TASK ITEM ->
In the entries below, find each line with the string "lime" and copy it.

===============

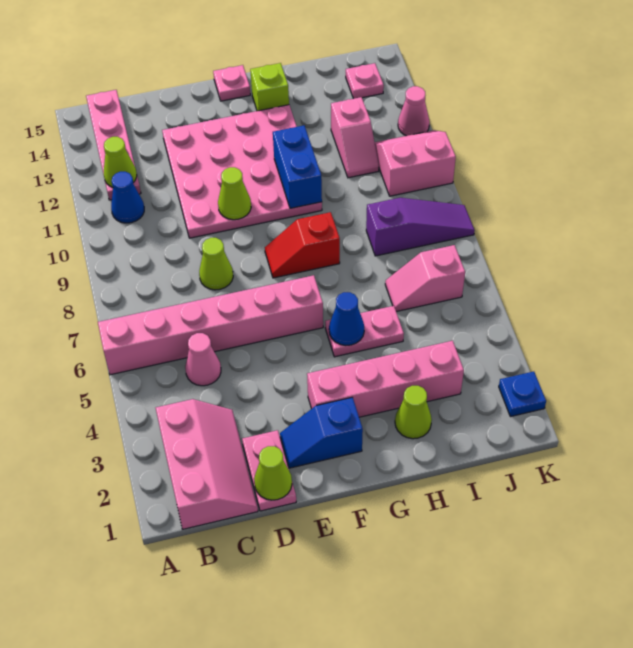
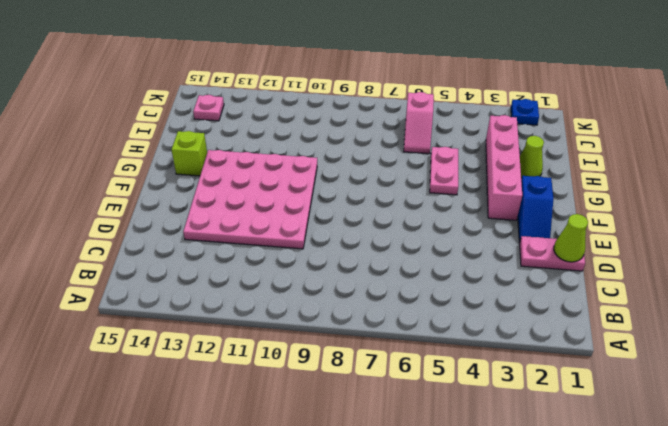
none -> pink brick A6:F6 level 1
none -> pink slope B1:C3 level 1 top B
none -> blue cone B11 level 1

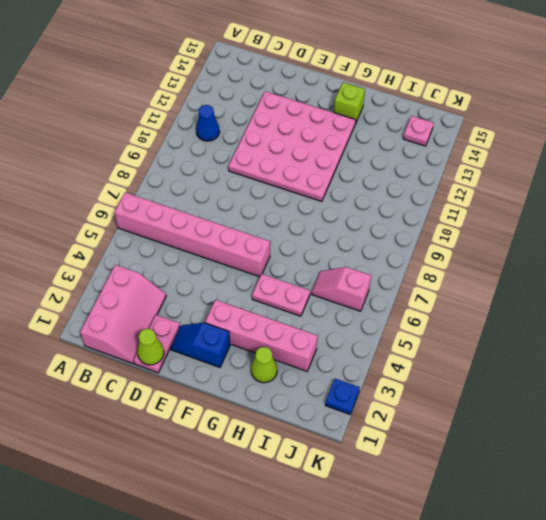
none -> pink plate B12:B15 level 1
none -> pink cone C5 level 1
none -> lime cone D8 level 1

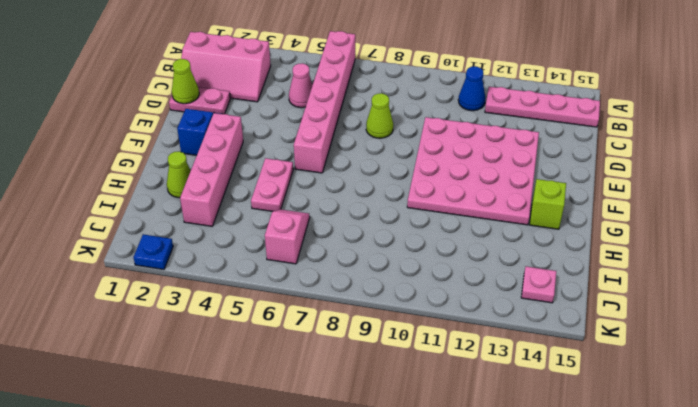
none -> red slope F8:G8 level 1 top G
none -> pink plate F15 level 1
none -> purple slope I8:K8 level 1 top I

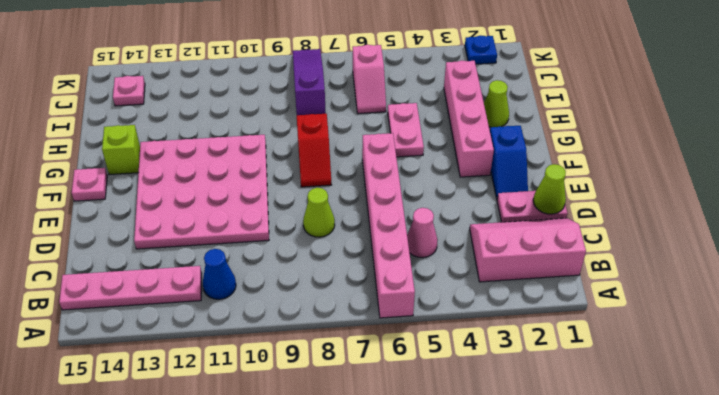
none -> pink slope I11:I12 level 1 top 12
none -> pink slope J10:K11 level 1 top 10
none -> pink cone K12 level 1

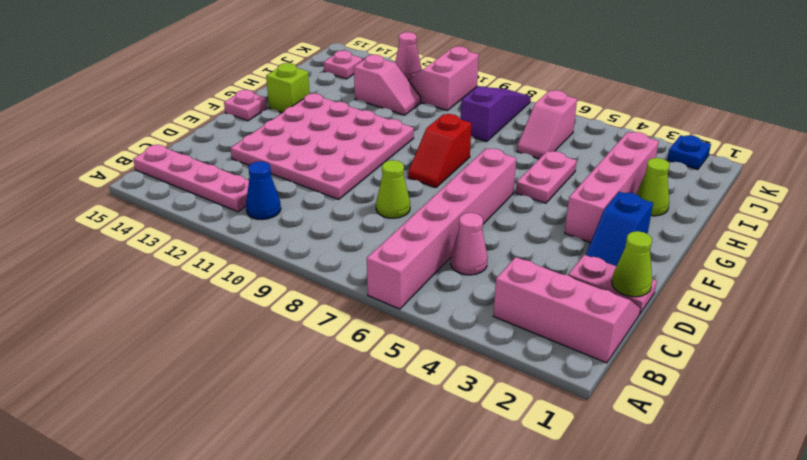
none -> lime cone B12 level 2
none -> lime cone E10 level 2
none -> blue cone G5 level 2

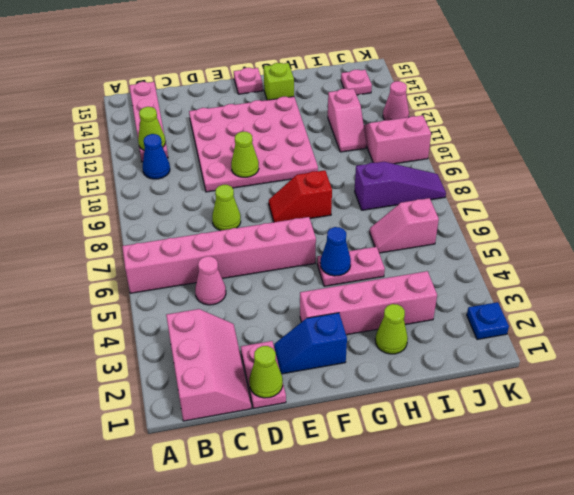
none -> blue brick G10:G11 level 2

===============

TASK RESPONSE ->
none -> lime cone D8 level 1
none -> lime cone B12 level 2
none -> lime cone E10 level 2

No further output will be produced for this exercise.